■ **Exercise requirements**
Pick out all lines of the entries that include the word "BUTTON" and copy them.

# # #

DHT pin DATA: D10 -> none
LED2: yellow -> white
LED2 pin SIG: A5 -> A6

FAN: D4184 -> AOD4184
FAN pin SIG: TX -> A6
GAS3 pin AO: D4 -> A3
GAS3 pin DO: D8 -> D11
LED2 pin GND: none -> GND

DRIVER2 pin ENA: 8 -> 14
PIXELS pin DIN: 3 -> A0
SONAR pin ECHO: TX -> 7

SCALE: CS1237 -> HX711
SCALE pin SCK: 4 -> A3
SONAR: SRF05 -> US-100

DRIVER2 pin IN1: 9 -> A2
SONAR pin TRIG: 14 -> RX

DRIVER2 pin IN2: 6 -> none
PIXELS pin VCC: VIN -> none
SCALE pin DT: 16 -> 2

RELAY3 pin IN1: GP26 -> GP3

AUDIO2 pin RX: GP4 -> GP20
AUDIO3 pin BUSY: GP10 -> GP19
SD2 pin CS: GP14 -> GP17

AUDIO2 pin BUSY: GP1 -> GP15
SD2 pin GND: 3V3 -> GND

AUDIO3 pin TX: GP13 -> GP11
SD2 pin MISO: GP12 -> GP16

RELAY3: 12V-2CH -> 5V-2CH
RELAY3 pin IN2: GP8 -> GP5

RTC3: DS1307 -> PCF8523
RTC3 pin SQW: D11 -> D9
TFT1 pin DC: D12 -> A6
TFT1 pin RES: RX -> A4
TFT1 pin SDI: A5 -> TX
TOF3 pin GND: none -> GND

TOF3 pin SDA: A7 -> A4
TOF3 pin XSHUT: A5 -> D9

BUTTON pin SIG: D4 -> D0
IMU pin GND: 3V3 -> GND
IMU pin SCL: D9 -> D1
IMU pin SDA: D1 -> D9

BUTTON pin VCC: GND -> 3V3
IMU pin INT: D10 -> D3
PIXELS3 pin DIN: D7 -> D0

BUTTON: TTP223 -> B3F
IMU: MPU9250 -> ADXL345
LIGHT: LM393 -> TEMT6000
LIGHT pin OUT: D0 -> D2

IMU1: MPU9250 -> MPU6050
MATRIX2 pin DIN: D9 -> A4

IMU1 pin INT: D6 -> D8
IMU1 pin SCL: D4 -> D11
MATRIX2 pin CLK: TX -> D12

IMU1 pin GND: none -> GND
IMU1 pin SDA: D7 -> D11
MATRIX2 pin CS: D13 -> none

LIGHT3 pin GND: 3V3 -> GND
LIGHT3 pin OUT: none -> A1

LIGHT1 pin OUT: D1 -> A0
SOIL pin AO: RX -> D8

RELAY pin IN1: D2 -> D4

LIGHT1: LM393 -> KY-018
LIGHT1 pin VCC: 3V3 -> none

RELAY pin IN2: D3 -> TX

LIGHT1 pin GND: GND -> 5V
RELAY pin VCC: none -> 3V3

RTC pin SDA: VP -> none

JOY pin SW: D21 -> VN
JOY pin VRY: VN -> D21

# # #

■ **Task result**
BUTTON pin SIG: D4 -> D0
BUTTON pin VCC: GND -> 3V3
BUTTON: TTP223 -> B3F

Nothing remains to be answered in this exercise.